■ **What is being asked**: Gather every line in the material that contains the string "acciaccatura", copying each line in full. Treat uppercase and lowercase letters as different.

■ **Available records**:
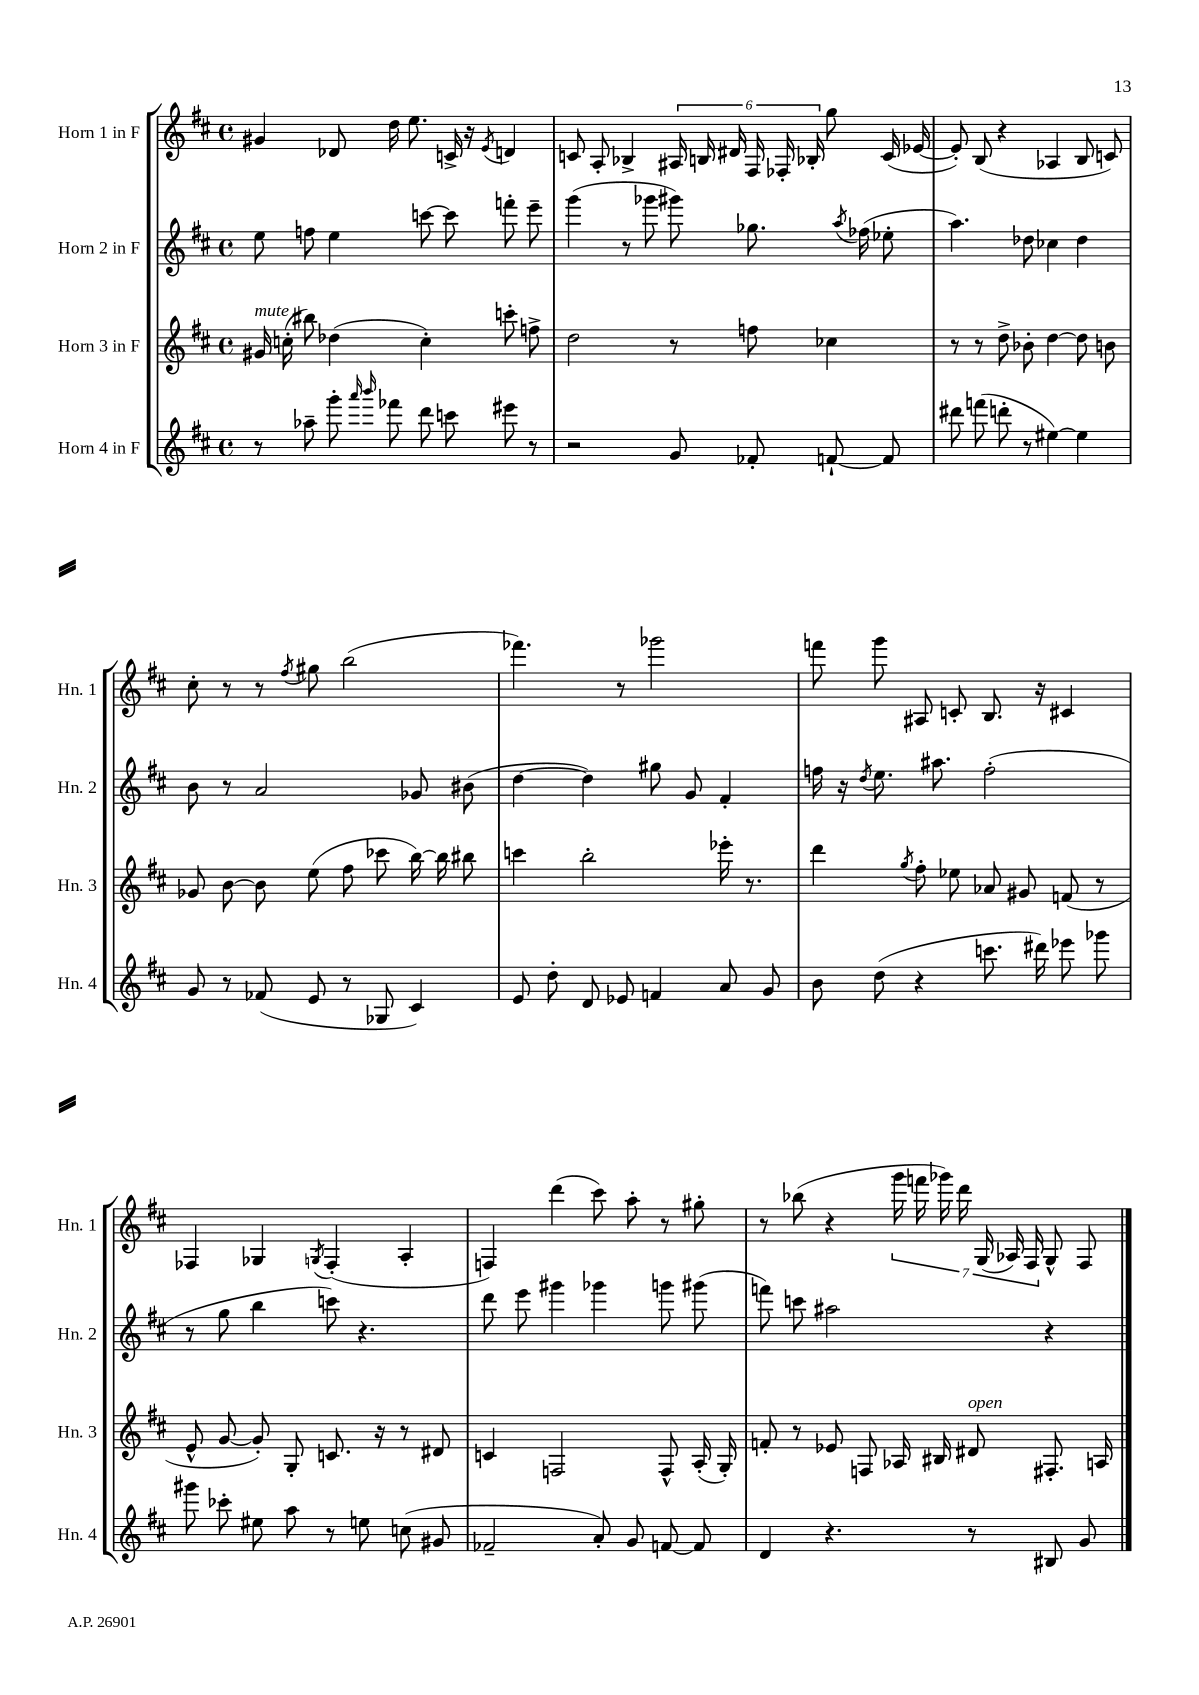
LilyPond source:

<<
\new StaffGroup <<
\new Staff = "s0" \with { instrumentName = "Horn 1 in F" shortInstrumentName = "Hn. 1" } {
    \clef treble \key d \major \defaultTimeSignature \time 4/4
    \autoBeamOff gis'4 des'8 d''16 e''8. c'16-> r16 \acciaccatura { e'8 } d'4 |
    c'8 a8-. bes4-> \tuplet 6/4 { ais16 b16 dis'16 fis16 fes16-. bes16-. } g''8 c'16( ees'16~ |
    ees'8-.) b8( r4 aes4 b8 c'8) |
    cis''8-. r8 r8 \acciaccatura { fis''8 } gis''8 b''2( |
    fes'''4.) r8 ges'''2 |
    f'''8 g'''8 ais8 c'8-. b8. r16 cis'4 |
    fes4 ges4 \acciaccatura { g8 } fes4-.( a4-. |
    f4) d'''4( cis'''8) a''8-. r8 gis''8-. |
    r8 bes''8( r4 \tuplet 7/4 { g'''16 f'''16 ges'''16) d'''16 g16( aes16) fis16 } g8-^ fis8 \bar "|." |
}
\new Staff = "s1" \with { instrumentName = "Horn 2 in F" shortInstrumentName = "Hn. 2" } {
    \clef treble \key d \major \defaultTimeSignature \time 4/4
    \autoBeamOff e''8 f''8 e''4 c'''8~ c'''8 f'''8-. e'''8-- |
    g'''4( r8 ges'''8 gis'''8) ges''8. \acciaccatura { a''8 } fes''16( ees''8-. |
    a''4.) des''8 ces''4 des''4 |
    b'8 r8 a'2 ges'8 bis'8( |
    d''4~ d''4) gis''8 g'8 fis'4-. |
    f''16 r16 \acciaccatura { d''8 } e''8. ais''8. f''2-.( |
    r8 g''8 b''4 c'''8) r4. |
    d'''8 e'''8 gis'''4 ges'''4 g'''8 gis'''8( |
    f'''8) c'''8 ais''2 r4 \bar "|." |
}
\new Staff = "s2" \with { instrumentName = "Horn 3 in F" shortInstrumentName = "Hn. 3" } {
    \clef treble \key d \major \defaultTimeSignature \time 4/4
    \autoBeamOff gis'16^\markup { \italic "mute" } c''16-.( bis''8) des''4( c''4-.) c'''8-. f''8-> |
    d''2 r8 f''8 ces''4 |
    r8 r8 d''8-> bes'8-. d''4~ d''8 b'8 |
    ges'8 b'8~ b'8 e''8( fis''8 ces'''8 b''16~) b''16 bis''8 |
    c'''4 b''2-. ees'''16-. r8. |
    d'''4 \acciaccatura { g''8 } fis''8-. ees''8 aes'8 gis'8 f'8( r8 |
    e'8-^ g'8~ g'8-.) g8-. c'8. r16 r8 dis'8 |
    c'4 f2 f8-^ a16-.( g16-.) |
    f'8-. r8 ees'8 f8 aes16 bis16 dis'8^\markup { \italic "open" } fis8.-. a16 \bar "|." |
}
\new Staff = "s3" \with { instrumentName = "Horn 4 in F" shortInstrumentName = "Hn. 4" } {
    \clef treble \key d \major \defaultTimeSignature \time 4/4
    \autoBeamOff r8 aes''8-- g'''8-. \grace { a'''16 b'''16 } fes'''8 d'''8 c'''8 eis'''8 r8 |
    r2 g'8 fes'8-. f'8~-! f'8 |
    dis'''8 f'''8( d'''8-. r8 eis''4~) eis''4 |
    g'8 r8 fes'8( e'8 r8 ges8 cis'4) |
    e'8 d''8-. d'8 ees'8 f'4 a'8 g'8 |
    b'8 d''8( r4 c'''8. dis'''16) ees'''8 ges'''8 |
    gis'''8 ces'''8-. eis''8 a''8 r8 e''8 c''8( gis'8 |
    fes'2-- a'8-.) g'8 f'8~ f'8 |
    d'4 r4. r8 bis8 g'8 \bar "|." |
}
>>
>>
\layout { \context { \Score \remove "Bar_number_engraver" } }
==
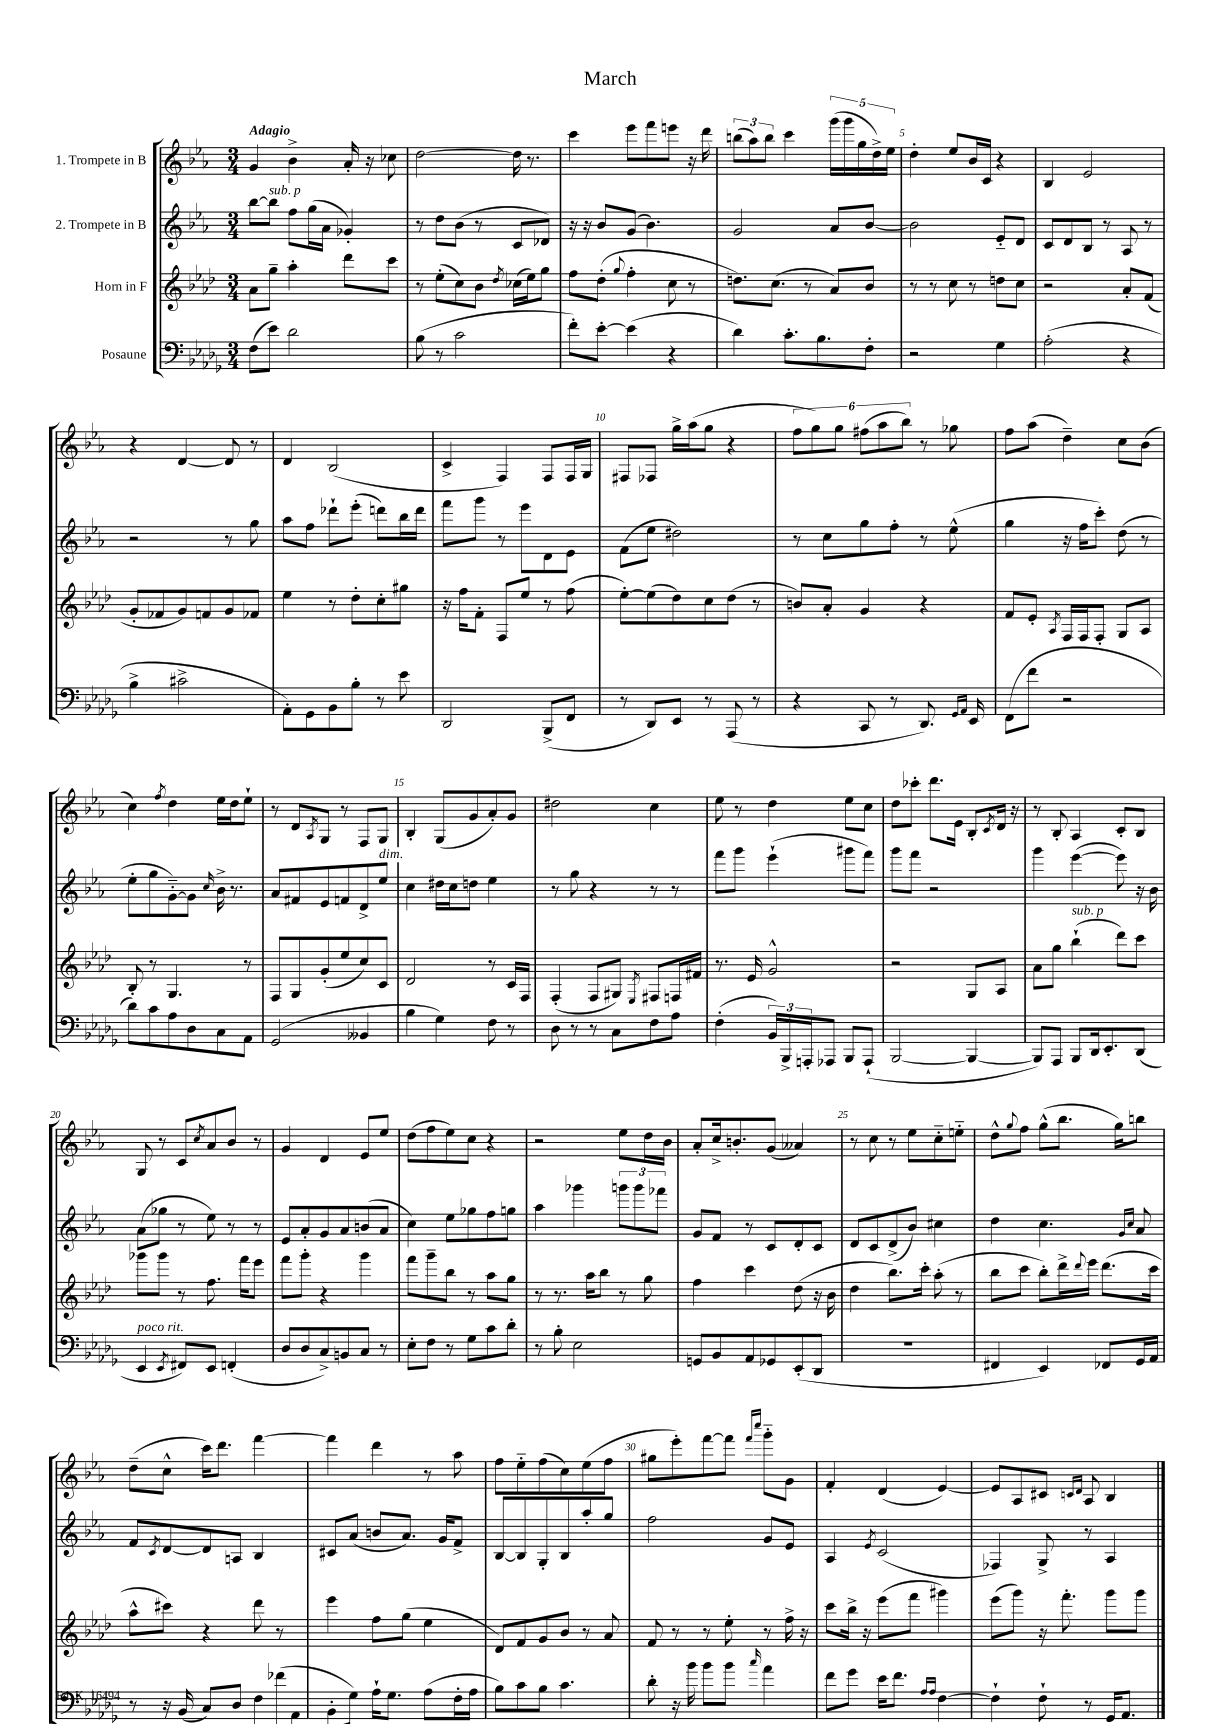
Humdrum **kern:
--
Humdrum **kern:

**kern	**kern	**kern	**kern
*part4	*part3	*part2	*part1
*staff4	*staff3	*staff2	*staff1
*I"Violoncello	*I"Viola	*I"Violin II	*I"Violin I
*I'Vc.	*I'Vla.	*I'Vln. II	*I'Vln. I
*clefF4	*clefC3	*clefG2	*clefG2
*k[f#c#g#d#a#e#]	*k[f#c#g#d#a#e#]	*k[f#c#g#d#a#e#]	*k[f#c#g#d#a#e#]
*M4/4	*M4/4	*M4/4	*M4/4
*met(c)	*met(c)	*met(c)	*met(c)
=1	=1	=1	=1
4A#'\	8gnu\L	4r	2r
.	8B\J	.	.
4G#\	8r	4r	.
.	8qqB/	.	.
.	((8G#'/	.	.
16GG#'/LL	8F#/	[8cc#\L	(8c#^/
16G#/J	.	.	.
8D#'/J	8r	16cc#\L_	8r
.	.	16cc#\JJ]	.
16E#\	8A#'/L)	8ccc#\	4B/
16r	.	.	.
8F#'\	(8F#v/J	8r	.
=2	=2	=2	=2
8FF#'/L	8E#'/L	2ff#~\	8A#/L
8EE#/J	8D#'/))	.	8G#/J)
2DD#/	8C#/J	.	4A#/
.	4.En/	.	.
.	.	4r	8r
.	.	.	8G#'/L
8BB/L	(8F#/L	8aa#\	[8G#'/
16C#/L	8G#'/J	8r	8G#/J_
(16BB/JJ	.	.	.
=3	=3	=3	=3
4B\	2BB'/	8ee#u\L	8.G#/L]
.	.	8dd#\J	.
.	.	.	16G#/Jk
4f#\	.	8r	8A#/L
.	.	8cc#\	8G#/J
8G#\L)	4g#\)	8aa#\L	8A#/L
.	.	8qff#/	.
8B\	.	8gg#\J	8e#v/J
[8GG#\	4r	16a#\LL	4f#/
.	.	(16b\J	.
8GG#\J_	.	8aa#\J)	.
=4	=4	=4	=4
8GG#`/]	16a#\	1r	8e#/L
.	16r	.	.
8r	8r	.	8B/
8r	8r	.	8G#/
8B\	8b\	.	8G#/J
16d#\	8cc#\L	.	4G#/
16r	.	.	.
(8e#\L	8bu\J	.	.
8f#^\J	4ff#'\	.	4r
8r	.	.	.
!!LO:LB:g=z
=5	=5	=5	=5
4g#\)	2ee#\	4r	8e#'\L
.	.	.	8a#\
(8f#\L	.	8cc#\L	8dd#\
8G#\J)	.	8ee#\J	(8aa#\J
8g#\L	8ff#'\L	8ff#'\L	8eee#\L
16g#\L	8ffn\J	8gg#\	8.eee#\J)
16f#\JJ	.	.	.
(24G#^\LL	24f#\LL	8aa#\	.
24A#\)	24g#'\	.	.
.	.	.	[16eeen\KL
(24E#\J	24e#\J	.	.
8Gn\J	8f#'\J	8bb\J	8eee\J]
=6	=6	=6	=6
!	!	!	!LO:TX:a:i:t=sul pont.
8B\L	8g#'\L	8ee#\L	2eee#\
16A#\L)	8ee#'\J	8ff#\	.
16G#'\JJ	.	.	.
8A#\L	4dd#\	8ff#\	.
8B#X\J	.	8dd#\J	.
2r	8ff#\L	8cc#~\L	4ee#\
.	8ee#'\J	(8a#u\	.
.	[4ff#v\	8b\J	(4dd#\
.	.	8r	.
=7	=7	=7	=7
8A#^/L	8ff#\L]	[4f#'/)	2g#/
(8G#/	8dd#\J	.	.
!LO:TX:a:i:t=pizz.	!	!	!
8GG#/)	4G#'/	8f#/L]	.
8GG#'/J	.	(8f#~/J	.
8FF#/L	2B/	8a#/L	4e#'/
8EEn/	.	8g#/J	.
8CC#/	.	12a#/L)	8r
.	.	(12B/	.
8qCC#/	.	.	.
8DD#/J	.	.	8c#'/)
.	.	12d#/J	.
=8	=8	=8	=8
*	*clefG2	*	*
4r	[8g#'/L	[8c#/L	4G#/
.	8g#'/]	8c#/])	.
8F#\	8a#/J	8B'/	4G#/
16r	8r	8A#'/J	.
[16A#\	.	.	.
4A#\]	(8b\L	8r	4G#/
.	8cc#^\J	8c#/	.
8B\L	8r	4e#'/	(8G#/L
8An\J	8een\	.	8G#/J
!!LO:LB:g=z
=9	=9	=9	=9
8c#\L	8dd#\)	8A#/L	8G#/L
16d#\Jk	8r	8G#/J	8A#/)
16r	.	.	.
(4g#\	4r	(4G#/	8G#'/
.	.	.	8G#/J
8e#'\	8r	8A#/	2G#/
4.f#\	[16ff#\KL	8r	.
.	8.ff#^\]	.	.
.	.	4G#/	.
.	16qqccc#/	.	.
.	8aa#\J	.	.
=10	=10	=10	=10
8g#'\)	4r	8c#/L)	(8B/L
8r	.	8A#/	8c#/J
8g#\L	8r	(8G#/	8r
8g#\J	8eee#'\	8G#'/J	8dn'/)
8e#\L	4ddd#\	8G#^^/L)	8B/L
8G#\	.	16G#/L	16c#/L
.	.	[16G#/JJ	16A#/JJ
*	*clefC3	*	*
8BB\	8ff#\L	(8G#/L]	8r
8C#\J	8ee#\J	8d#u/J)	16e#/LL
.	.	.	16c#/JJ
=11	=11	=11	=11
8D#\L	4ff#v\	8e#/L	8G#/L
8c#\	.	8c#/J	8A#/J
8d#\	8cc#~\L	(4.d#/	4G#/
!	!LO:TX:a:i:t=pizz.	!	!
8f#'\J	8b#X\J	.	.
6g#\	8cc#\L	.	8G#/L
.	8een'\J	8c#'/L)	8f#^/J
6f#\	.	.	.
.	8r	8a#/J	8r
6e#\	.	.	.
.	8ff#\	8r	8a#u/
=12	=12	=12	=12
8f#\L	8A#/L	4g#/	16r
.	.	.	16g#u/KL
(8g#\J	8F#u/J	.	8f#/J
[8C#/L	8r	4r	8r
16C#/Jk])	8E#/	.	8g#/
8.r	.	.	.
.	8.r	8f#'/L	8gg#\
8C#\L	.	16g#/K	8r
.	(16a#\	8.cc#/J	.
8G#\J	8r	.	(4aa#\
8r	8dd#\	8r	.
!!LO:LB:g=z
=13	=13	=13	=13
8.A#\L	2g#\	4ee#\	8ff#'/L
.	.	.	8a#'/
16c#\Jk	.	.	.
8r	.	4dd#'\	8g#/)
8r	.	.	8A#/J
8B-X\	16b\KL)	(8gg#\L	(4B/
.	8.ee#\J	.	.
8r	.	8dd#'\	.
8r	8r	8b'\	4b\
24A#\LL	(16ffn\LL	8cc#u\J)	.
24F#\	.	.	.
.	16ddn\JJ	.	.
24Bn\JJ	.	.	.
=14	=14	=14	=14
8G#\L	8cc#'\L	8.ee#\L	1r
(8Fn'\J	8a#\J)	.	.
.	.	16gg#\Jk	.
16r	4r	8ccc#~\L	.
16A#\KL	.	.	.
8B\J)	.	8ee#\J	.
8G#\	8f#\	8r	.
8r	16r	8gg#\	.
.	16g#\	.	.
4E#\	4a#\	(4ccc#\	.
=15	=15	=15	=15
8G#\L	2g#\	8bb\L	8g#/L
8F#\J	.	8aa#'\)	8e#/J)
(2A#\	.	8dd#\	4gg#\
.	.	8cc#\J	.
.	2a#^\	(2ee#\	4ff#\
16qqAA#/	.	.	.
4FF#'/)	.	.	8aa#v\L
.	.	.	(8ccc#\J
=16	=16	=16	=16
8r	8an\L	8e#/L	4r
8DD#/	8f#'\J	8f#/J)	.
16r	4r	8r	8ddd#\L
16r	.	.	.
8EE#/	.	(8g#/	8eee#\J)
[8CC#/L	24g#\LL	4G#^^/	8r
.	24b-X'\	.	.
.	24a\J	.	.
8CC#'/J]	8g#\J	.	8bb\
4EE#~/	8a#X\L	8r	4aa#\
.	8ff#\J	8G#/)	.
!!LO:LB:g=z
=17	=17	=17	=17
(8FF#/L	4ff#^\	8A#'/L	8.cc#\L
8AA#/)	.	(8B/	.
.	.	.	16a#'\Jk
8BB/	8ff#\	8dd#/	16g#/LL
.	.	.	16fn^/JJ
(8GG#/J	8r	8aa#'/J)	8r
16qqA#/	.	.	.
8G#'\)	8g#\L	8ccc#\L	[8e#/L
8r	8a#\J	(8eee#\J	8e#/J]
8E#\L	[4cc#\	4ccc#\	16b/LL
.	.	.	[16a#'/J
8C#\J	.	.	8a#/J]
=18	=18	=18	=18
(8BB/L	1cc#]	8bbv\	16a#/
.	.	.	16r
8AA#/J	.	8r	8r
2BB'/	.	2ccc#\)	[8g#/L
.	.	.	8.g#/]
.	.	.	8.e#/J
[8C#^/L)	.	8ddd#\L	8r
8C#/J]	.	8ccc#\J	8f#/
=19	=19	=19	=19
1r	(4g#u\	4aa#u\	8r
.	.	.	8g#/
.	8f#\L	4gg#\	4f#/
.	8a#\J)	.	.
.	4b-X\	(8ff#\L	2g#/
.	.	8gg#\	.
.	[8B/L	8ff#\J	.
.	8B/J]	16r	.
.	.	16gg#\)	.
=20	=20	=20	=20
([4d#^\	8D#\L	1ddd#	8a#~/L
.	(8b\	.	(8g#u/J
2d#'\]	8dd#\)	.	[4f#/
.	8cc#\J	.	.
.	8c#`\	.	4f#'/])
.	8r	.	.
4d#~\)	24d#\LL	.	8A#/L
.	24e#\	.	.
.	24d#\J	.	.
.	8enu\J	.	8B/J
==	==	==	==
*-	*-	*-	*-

■ **Expected answer**:
    \autoBeamOff gis'4 des'8 d''16 e''8. c'16-> r16 \acciaccatura { e'8 } d'4 |
    cis''8-. r8 r8 \acciaccatura { fis''8 } gis''8 b''2( |
    fes4 ges4 \acciaccatura { g8 } fes4-.( a4-. |
    g'''4( r8 ges'''8 gis'''8) ges''8. \acciaccatura { a''8 } fes''16( ees''8-. |
    f''16 r16 \acciaccatura { d''8 } e''8. ais''8. f''2-.( |
    d'''4 \acciaccatura { g''8 } fis''8-. ees''8 aes'8 gis'8 f'8( r8 |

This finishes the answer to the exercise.